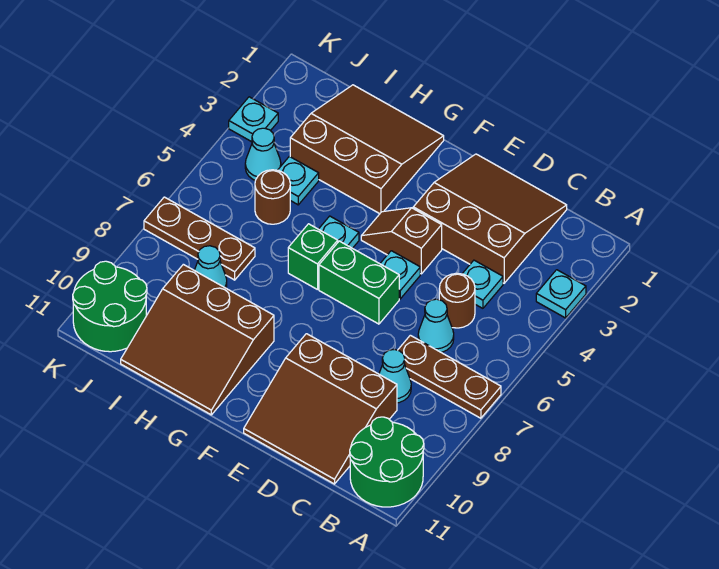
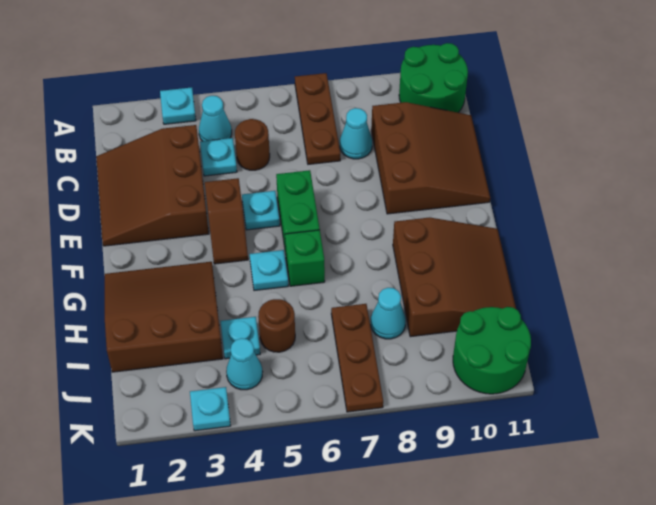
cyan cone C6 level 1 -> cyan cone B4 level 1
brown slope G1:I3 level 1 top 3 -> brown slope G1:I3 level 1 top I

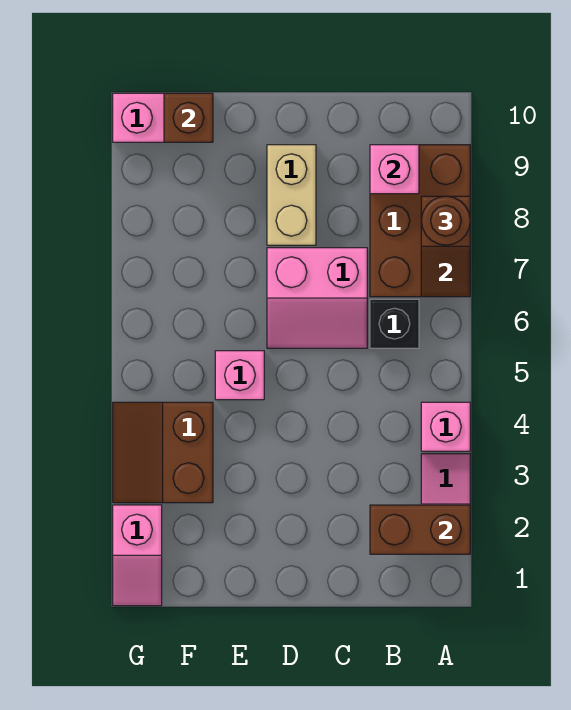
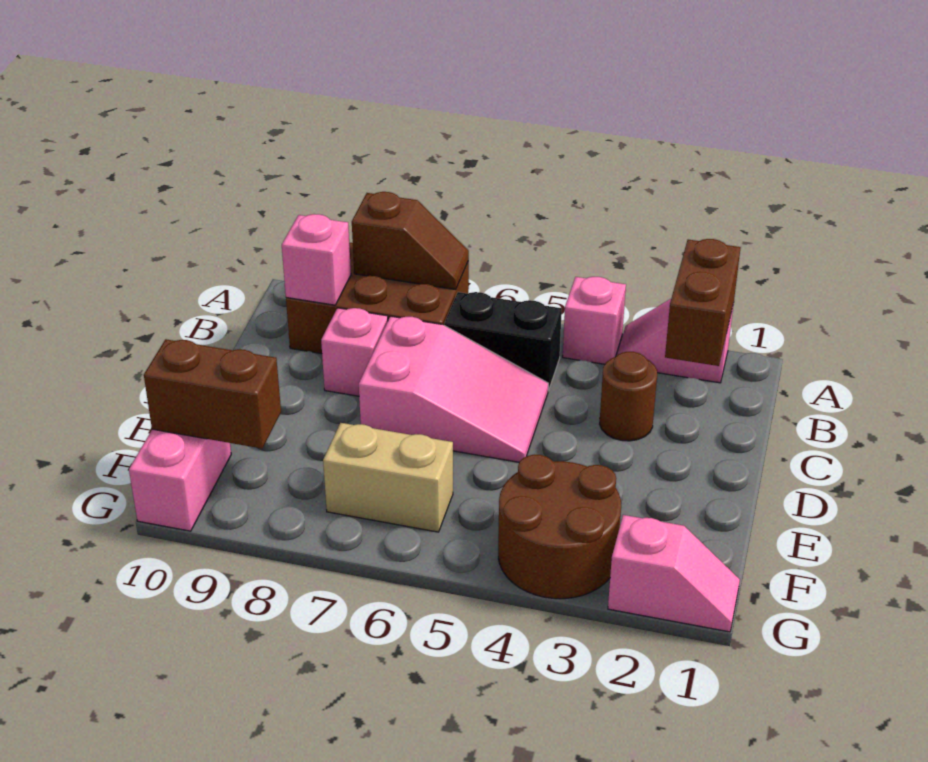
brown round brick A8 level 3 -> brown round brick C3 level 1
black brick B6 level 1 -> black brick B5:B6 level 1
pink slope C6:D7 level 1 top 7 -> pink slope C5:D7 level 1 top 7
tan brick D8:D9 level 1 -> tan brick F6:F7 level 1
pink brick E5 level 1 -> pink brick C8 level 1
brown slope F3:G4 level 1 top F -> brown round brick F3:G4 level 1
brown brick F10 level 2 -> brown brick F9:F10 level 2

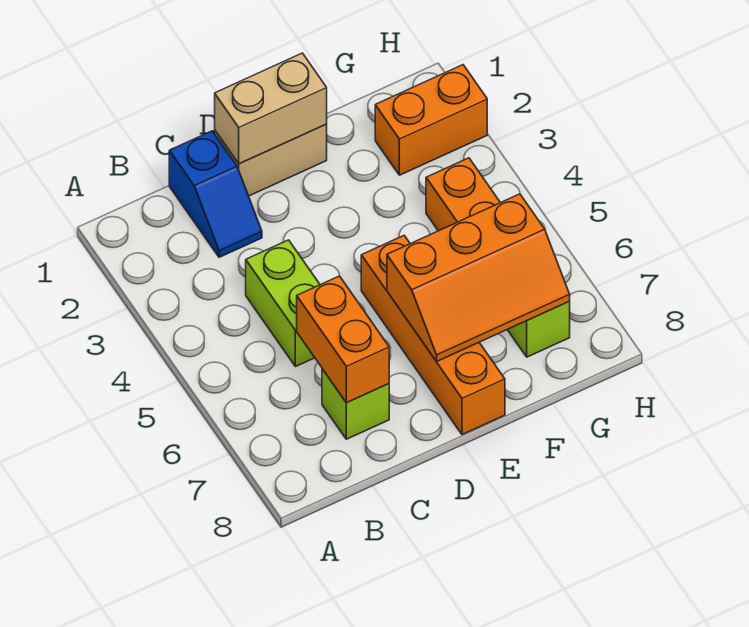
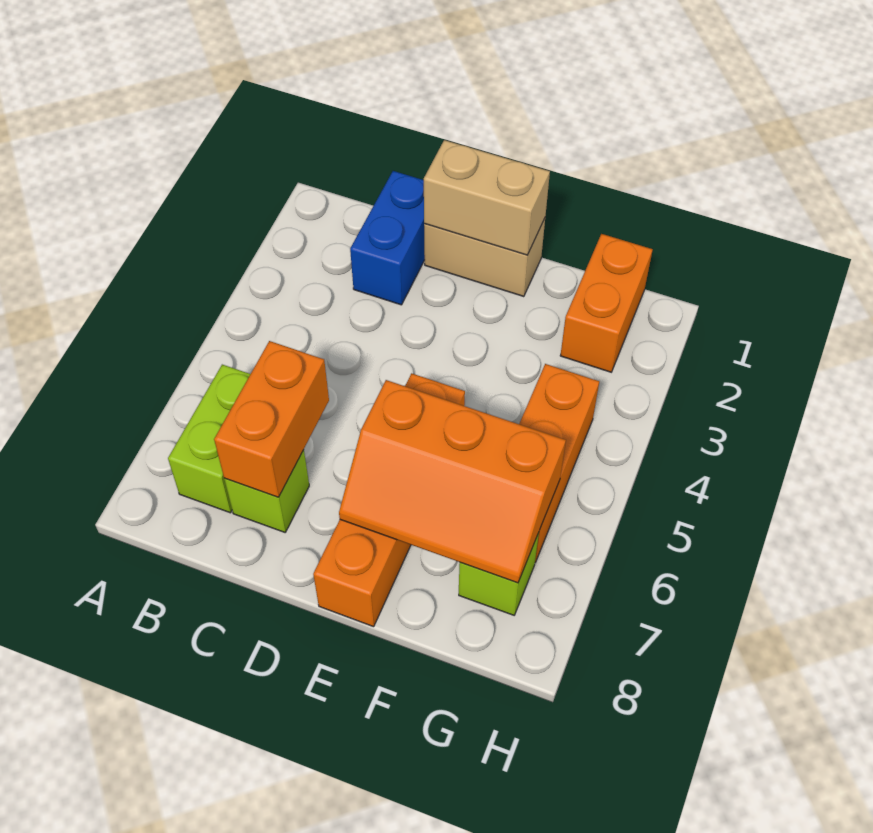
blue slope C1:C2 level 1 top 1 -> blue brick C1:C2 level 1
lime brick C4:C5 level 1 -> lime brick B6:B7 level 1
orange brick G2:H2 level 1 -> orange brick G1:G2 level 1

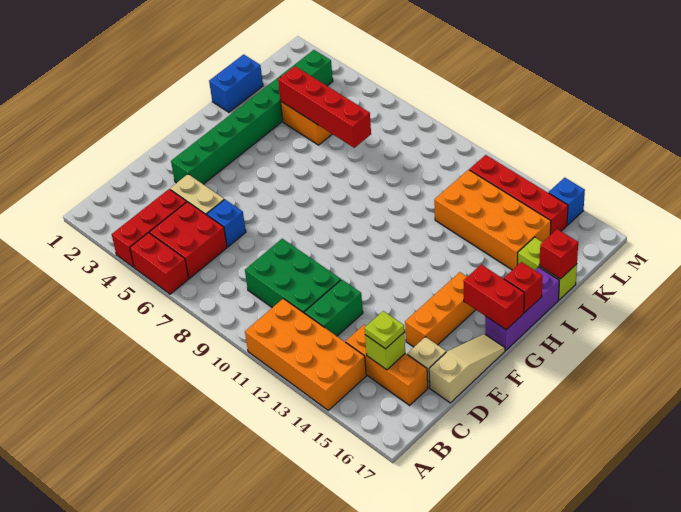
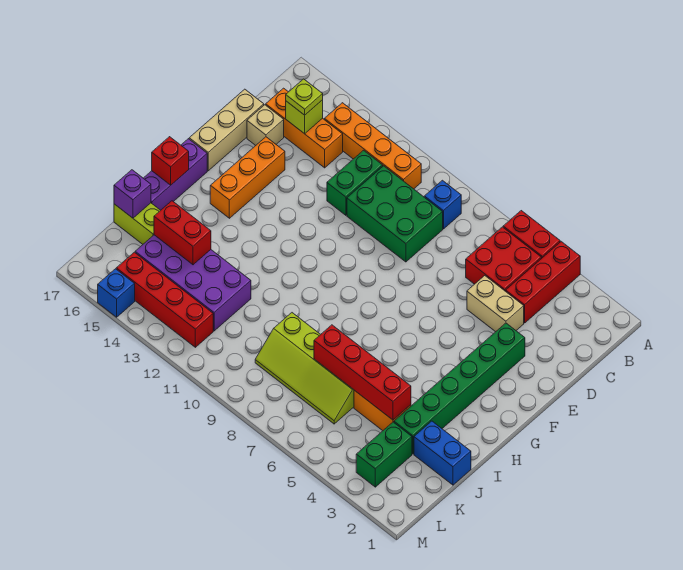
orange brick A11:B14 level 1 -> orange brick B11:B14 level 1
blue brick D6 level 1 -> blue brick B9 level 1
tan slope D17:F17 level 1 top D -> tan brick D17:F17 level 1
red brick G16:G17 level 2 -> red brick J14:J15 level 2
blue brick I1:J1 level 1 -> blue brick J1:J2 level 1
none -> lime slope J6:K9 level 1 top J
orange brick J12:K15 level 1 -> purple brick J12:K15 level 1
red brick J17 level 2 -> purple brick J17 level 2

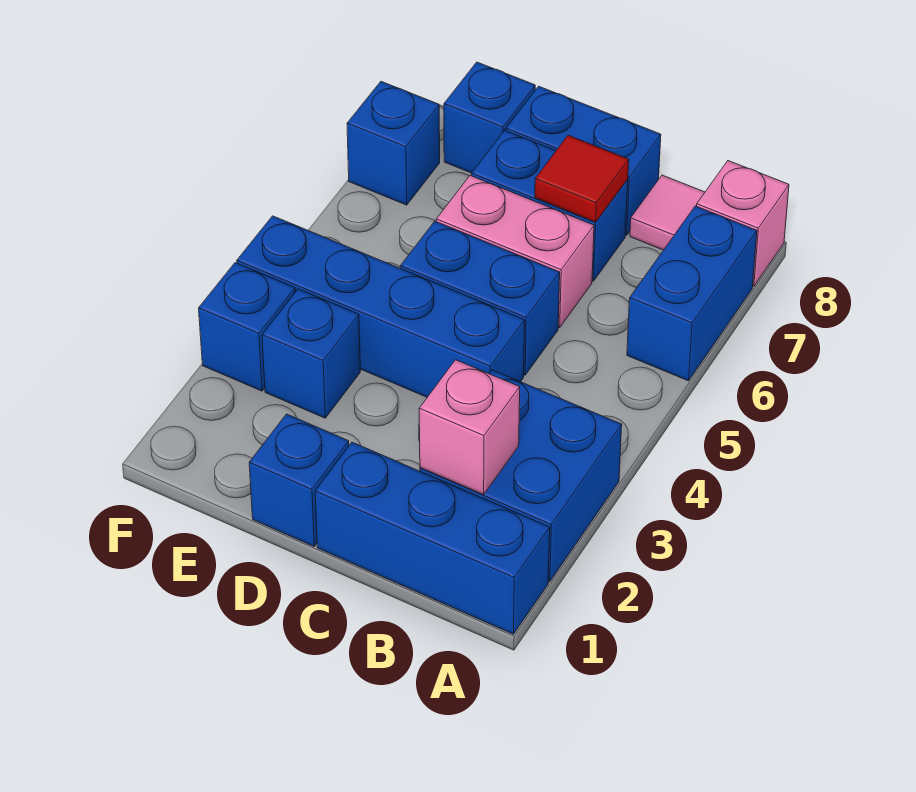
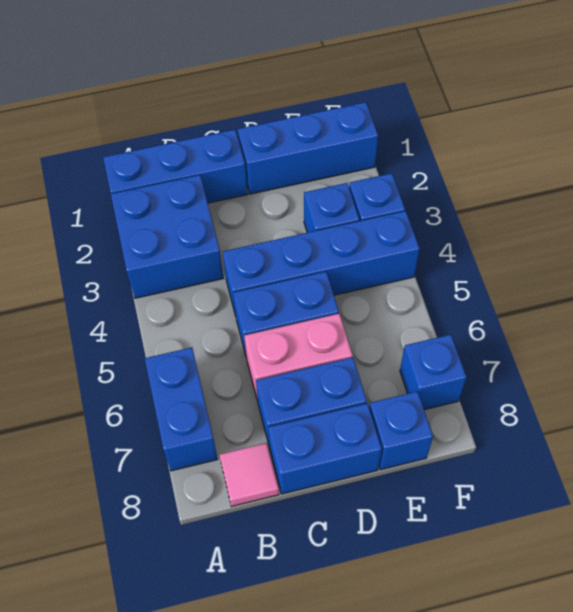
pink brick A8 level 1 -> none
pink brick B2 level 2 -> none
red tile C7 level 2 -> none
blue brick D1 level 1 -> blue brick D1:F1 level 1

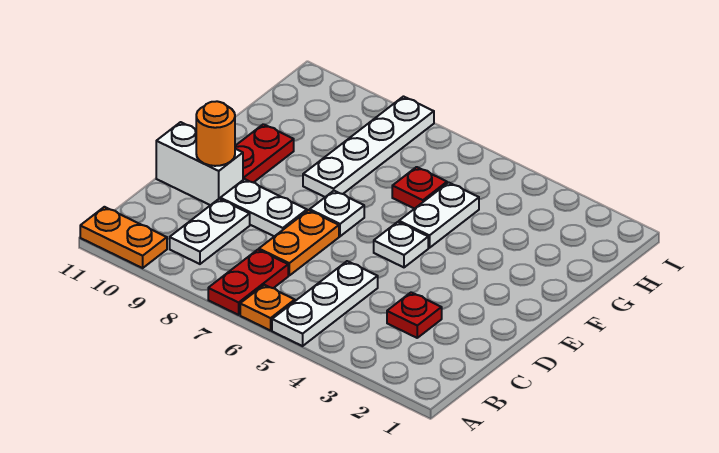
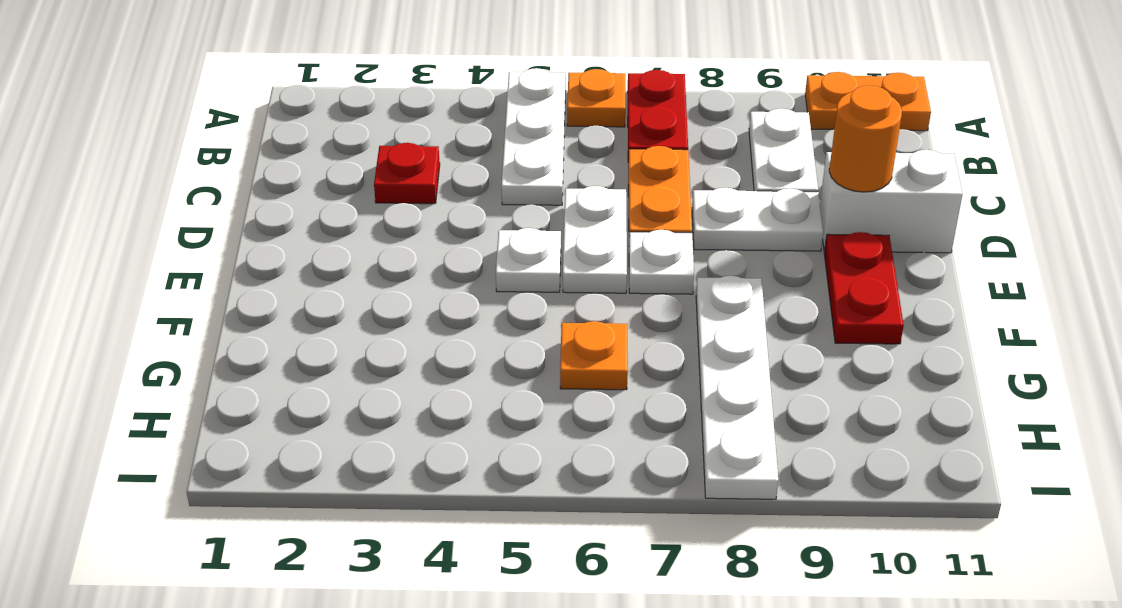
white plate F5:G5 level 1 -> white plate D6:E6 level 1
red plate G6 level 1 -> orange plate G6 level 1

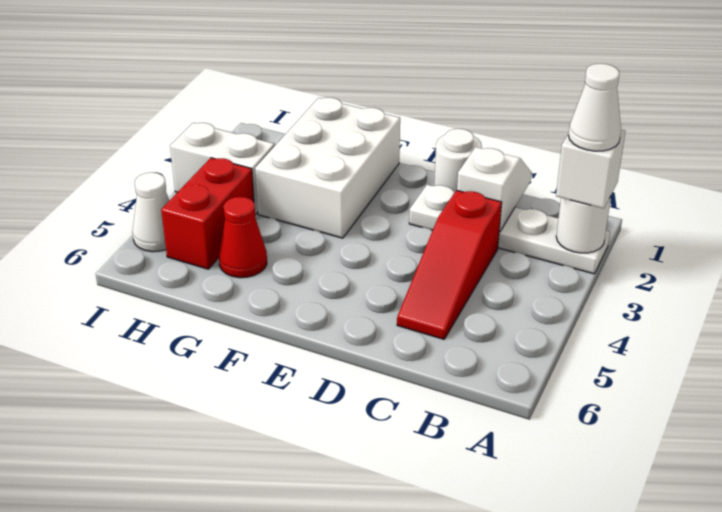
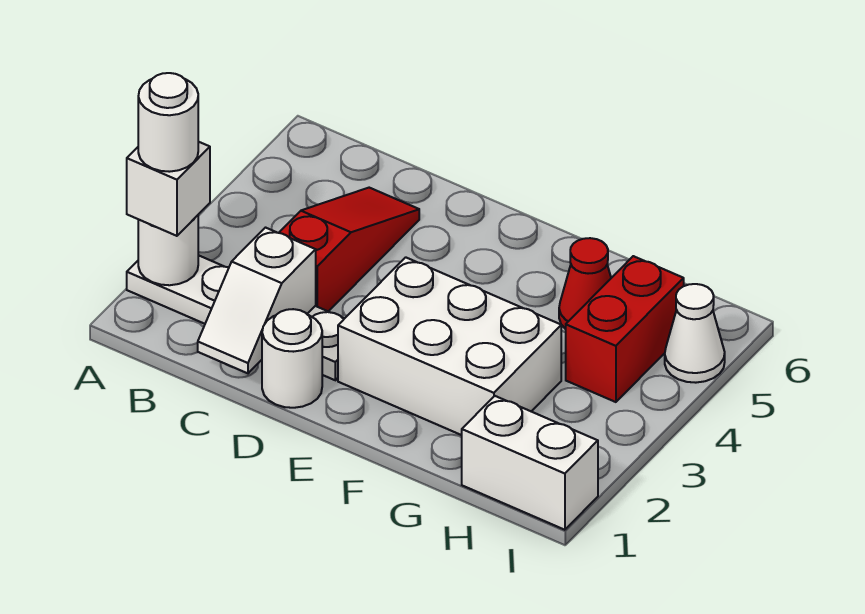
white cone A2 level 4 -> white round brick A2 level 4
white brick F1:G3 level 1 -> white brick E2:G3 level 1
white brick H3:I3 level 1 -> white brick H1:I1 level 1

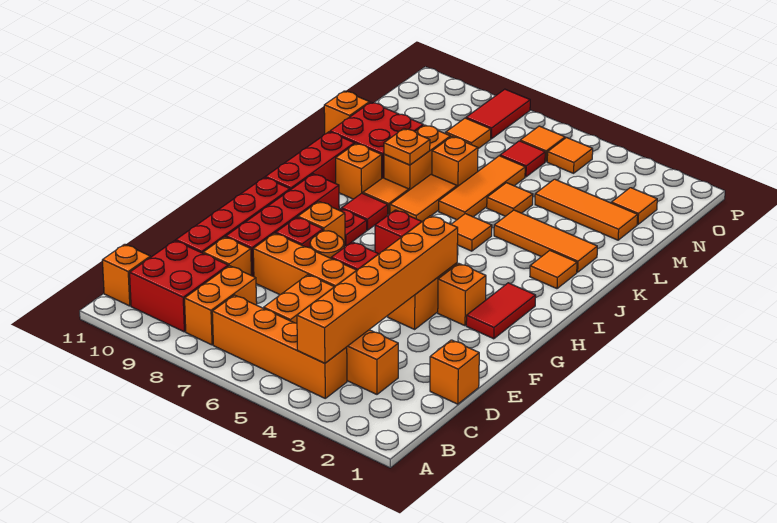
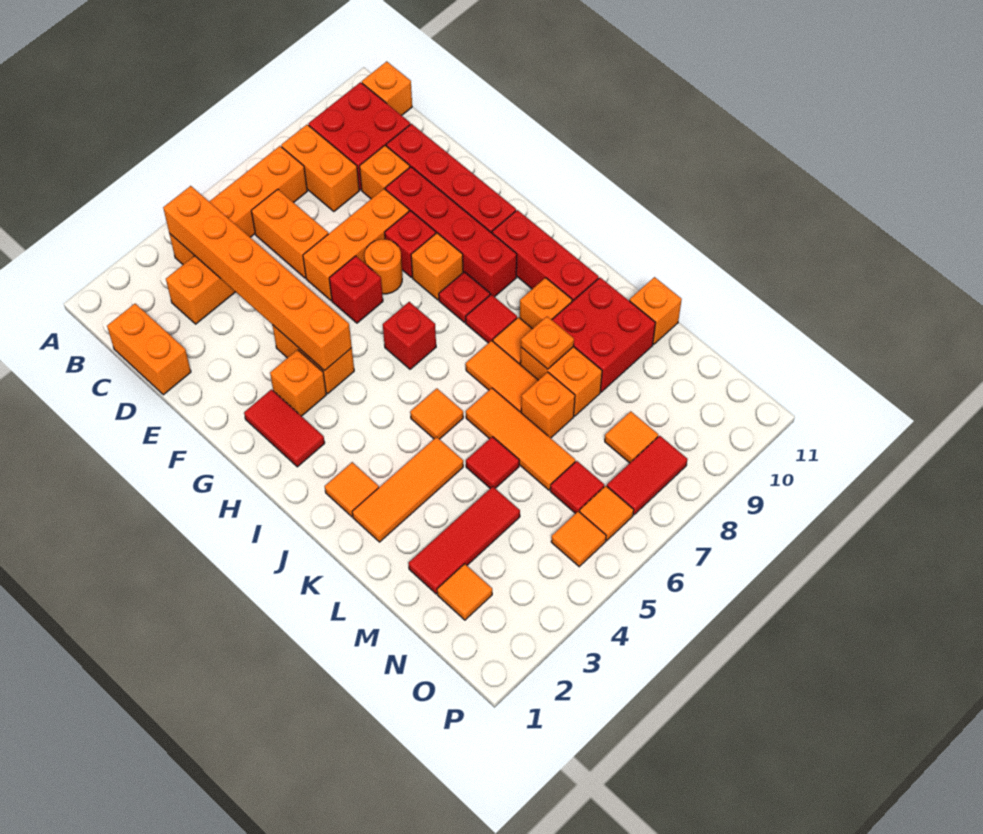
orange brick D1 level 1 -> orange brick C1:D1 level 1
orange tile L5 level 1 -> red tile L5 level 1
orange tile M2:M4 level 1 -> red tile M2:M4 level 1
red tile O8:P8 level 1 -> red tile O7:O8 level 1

------------------------------------------------------------

— WHAT THE EXERCISE ASKS —
The answer is the full listing above, reproduced character for character, minus its images.

— SOLUTION TO THIS PROBLEM —
cyan cone C6 level 1 -> cyan cone B4 level 1
brown slope G1:I3 level 1 top 3 -> brown slope G1:I3 level 1 top I

brown round brick A8 level 3 -> brown round brick C3 level 1
black brick B6 level 1 -> black brick B5:B6 level 1
pink slope C6:D7 level 1 top 7 -> pink slope C5:D7 level 1 top 7
tan brick D8:D9 level 1 -> tan brick F6:F7 level 1
pink brick E5 level 1 -> pink brick C8 level 1
brown slope F3:G4 level 1 top F -> brown round brick F3:G4 level 1
brown brick F10 level 2 -> brown brick F9:F10 level 2

blue slope C1:C2 level 1 top 1 -> blue brick C1:C2 level 1
lime brick C4:C5 level 1 -> lime brick B6:B7 level 1
orange brick G2:H2 level 1 -> orange brick G1:G2 level 1

orange brick A11:B14 level 1 -> orange brick B11:B14 level 1
blue brick D6 level 1 -> blue brick B9 level 1
tan slope D17:F17 level 1 top D -> tan brick D17:F17 level 1
red brick G16:G17 level 2 -> red brick J14:J15 level 2
blue brick I1:J1 level 1 -> blue brick J1:J2 level 1
none -> lime slope J6:K9 level 1 top J
orange brick J12:K15 level 1 -> purple brick J12:K15 level 1
red brick J17 level 2 -> purple brick J17 level 2

pink brick A8 level 1 -> none
pink brick B2 level 2 -> none
red tile C7 level 2 -> none
blue brick D1 level 1 -> blue brick D1:F1 level 1

white plate F5:G5 level 1 -> white plate D6:E6 level 1
red plate G6 level 1 -> orange plate G6 level 1

white cone A2 level 4 -> white round brick A2 level 4
white brick F1:G3 level 1 -> white brick E2:G3 level 1
white brick H3:I3 level 1 -> white brick H1:I1 level 1

orange brick D1 level 1 -> orange brick C1:D1 level 1
orange tile L5 level 1 -> red tile L5 level 1
orange tile M2:M4 level 1 -> red tile M2:M4 level 1
red tile O8:P8 level 1 -> red tile O7:O8 level 1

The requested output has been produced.